◆ PROMPT: Using the entries below, show all lines with the string "candle".

◆ STORED DATA:

+++++

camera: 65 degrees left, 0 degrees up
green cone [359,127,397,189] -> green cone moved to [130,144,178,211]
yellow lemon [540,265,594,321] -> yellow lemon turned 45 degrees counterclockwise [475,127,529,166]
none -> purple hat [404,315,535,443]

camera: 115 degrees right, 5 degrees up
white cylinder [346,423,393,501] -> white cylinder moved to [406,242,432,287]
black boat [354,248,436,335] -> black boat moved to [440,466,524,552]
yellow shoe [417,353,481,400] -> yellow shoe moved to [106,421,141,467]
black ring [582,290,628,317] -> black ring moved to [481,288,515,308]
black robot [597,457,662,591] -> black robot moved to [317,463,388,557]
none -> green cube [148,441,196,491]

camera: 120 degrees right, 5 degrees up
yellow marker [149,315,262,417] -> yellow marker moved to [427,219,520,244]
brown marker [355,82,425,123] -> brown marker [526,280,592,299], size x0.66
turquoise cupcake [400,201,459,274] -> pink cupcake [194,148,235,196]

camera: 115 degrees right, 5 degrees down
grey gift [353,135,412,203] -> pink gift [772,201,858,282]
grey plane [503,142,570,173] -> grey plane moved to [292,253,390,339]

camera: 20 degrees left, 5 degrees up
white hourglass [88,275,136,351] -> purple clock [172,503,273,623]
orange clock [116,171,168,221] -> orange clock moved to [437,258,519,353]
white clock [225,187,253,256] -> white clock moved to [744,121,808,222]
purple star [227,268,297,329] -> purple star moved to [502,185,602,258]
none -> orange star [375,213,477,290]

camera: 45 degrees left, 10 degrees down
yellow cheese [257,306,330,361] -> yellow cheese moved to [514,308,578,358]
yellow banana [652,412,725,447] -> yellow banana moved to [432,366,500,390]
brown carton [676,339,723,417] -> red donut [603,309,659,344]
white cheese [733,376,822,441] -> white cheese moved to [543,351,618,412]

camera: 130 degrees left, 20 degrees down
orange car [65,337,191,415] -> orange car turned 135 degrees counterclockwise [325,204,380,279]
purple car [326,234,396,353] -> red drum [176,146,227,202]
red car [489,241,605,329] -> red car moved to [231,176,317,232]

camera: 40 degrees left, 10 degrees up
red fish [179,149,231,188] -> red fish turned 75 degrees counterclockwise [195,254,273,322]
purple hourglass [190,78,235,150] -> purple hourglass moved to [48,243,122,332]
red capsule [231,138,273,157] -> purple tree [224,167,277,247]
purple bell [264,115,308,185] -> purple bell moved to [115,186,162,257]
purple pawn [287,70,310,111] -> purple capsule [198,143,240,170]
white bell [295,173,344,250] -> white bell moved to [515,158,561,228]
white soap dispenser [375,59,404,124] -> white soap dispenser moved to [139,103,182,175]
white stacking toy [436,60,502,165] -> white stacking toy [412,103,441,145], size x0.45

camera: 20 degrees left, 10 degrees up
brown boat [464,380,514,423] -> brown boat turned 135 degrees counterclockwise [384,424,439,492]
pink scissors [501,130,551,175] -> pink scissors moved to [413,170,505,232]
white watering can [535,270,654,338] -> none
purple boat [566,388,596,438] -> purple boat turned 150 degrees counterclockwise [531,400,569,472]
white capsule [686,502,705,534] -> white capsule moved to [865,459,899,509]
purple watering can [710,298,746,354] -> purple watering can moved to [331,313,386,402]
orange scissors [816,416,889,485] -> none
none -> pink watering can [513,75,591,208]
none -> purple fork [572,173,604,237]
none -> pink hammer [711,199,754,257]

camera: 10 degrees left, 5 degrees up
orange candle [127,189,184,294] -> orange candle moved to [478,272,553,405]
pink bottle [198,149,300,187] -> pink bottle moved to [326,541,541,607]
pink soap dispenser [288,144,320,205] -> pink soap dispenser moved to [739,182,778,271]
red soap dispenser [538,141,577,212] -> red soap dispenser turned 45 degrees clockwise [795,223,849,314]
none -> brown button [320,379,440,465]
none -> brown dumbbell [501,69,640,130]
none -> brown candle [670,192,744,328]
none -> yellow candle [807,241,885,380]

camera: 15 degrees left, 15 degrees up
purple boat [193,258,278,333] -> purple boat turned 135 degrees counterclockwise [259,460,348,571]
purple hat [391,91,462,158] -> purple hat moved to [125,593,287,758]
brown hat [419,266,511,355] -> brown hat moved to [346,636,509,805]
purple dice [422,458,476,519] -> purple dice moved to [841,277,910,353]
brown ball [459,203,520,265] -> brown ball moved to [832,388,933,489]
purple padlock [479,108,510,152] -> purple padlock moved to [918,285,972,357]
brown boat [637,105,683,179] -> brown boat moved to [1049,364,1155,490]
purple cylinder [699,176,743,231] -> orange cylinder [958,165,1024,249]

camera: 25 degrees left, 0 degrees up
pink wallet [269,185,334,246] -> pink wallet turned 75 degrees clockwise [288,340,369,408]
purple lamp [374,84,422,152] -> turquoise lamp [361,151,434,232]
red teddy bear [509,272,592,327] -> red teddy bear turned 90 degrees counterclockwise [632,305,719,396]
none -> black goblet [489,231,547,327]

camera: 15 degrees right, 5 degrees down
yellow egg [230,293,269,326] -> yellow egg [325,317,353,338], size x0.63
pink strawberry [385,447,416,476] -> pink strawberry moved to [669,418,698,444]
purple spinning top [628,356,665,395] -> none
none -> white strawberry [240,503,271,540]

+++++

◆ WRITTEN RESPONSE:
orange candle [127,189,184,294] -> orange candle moved to [478,272,553,405]
none -> brown candle [670,192,744,328]
none -> yellow candle [807,241,885,380]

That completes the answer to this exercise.